[Prompt]:
Check each line of the material below for "camera" and copy those where it appears.

-- Source material follows --

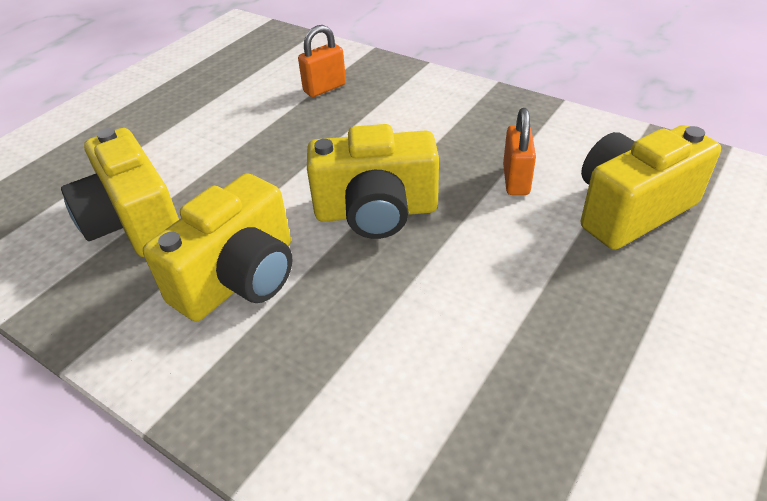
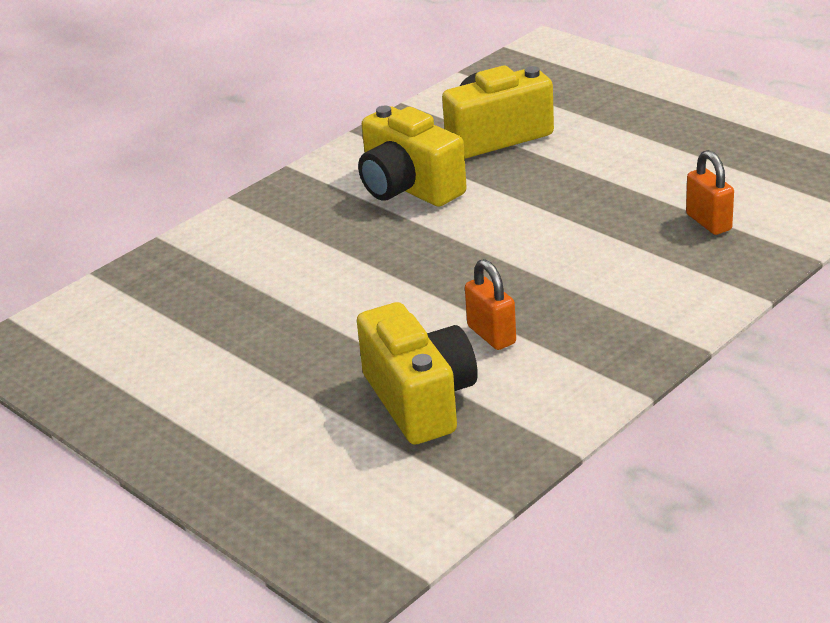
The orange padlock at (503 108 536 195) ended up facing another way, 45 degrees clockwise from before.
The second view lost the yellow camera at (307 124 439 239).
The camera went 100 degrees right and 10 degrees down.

-- Source material concluded --

[Your response]:
The second view lost the yellow camera at (307 124 439 239).
The camera went 100 degrees right and 10 degrees down.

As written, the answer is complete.